**Task:** All of the entries need to be set down exactly as they read.

[Data extracted from a collection]
######

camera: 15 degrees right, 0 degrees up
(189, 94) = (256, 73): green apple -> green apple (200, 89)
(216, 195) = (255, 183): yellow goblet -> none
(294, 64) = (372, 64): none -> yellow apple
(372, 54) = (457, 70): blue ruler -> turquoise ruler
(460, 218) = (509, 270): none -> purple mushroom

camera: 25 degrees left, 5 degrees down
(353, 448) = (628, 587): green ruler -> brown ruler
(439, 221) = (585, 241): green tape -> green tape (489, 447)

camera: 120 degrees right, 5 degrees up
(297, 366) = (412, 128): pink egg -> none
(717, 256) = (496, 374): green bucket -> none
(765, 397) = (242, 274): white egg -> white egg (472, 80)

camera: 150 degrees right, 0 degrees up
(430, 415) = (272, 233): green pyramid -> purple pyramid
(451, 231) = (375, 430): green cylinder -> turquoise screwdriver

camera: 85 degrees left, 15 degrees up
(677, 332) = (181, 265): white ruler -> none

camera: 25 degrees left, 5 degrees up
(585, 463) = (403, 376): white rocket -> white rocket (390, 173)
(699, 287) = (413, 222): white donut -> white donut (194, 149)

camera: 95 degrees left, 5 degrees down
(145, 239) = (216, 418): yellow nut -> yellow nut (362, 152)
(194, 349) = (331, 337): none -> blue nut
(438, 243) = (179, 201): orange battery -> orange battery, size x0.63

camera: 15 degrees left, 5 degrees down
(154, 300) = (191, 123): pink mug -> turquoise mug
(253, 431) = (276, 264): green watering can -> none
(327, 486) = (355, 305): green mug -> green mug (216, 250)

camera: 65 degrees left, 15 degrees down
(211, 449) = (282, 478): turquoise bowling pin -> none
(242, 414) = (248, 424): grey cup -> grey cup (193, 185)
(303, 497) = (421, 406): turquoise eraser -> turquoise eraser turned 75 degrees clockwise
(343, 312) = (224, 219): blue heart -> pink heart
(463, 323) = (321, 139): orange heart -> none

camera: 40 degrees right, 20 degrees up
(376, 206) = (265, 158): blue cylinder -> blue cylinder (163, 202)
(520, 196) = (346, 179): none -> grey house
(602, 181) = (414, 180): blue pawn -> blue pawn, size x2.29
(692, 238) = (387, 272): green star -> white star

######

**Result below:**
camera: 15 degrees right, 0 degrees up
(189, 94) = (256, 73): green apple -> green apple (200, 89)
(216, 195) = (255, 183): yellow goblet -> none
(294, 64) = (372, 64): none -> yellow apple
(372, 54) = (457, 70): blue ruler -> turquoise ruler
(460, 218) = (509, 270): none -> purple mushroom

camera: 25 degrees left, 5 degrees down
(353, 448) = (628, 587): green ruler -> brown ruler
(439, 221) = (585, 241): green tape -> green tape (489, 447)

camera: 120 degrees right, 5 degrees up
(297, 366) = (412, 128): pink egg -> none
(717, 256) = (496, 374): green bucket -> none
(765, 397) = (242, 274): white egg -> white egg (472, 80)

camera: 150 degrees right, 0 degrees up
(430, 415) = (272, 233): green pyramid -> purple pyramid
(451, 231) = (375, 430): green cylinder -> turquoise screwdriver

camera: 85 degrees left, 15 degrees up
(677, 332) = (181, 265): white ruler -> none

camera: 25 degrees left, 5 degrees up
(585, 463) = (403, 376): white rocket -> white rocket (390, 173)
(699, 287) = (413, 222): white donut -> white donut (194, 149)

camera: 95 degrees left, 5 degrees down
(145, 239) = (216, 418): yellow nut -> yellow nut (362, 152)
(194, 349) = (331, 337): none -> blue nut
(438, 243) = (179, 201): orange battery -> orange battery, size x0.63

camera: 15 degrees left, 5 degrees down
(154, 300) = (191, 123): pink mug -> turquoise mug
(253, 431) = (276, 264): green watering can -> none
(327, 486) = (355, 305): green mug -> green mug (216, 250)

camera: 65 degrees left, 15 degrees down
(211, 449) = (282, 478): turquoise bowling pin -> none
(242, 414) = (248, 424): grey cup -> grey cup (193, 185)
(303, 497) = (421, 406): turquoise eraser -> turquoise eraser turned 75 degrees clockwise
(343, 312) = (224, 219): blue heart -> pink heart
(463, 323) = (321, 139): orange heart -> none

camera: 40 degrees right, 20 degrees up
(376, 206) = (265, 158): blue cylinder -> blue cylinder (163, 202)
(520, 196) = (346, 179): none -> grey house
(602, 181) = (414, 180): blue pawn -> blue pawn, size x2.29
(692, 238) = (387, 272): green star -> white star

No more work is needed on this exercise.